◆ Work to complete ◆
Every line below that has the word "button" counts once; report how many lines that makes, with no other words.

◆ Dataset excerpts ◆
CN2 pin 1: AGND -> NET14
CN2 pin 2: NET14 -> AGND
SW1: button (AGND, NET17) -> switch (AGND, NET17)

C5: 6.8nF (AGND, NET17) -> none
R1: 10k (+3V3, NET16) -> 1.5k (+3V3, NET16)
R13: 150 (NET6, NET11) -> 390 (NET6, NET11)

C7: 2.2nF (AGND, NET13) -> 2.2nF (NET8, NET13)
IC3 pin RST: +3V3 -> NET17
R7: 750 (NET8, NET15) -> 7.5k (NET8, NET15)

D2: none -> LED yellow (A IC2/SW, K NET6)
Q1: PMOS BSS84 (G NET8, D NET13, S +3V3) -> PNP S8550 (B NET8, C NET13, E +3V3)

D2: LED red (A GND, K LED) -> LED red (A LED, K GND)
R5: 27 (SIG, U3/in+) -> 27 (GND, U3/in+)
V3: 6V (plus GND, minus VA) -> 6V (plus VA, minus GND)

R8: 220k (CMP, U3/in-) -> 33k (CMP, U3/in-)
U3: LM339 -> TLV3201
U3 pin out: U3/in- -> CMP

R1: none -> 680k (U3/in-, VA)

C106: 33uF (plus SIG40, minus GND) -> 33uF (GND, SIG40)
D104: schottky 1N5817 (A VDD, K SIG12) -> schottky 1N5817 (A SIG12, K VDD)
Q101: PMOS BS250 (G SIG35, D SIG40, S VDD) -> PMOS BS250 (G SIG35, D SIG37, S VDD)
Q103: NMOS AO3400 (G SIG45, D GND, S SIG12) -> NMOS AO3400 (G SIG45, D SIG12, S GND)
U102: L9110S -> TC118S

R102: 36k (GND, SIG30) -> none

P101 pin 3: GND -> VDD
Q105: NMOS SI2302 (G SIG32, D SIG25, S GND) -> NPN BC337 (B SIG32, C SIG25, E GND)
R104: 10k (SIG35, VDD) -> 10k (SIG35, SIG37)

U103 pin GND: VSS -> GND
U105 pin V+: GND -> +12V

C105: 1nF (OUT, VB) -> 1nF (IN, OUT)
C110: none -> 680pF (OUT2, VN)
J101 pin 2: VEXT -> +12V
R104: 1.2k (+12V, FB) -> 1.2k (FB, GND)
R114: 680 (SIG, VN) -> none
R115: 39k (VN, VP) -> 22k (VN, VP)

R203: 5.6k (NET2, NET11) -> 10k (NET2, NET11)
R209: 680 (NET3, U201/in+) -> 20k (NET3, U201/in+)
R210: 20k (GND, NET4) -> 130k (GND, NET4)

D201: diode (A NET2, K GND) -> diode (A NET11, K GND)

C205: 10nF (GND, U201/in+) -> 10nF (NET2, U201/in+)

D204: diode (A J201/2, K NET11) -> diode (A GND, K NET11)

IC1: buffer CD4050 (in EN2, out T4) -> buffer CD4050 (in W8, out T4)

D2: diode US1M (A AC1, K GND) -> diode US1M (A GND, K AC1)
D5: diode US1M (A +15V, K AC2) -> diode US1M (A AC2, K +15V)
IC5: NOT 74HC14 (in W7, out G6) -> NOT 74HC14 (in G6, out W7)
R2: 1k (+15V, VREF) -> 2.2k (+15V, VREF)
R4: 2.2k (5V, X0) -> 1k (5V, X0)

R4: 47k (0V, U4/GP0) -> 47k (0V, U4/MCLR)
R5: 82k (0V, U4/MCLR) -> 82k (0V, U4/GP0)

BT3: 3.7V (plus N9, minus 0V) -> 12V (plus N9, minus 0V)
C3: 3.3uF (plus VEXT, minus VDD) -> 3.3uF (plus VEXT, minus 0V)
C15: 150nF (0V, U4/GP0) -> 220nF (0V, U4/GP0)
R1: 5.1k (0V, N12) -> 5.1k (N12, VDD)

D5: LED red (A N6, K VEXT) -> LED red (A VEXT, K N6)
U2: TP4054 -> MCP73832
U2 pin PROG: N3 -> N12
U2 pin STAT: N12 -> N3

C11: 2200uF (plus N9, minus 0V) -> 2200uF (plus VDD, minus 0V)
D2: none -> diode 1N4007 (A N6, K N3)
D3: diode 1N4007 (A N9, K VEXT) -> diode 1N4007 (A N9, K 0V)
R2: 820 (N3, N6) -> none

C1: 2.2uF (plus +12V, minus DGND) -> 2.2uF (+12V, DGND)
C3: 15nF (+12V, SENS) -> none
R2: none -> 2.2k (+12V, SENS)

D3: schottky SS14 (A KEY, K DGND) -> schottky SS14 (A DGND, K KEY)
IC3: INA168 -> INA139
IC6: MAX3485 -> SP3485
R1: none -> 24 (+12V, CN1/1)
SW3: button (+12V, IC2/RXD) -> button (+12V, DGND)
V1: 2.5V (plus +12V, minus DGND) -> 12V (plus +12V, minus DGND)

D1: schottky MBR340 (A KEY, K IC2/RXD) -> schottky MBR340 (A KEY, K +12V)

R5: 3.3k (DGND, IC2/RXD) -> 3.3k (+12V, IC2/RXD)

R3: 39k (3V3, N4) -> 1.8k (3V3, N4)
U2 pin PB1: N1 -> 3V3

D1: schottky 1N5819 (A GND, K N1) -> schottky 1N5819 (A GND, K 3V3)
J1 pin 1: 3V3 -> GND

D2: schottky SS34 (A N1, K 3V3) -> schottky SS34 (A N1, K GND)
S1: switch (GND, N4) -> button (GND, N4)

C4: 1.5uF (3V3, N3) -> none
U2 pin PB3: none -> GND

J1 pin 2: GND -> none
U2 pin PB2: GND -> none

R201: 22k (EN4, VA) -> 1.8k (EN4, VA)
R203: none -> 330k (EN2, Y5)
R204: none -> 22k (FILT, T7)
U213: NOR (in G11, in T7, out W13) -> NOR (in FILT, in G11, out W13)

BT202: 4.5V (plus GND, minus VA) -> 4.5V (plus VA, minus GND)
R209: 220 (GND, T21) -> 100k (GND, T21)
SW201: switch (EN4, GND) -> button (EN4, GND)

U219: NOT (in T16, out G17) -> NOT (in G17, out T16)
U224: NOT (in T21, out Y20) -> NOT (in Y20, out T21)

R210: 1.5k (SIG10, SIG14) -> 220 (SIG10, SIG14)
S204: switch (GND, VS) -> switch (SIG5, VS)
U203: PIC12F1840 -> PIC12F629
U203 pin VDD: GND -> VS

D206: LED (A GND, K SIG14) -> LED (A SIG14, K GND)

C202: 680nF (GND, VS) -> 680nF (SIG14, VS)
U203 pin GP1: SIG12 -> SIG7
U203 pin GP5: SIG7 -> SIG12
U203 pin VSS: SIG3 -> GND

◆ Response for this exercise ◆
4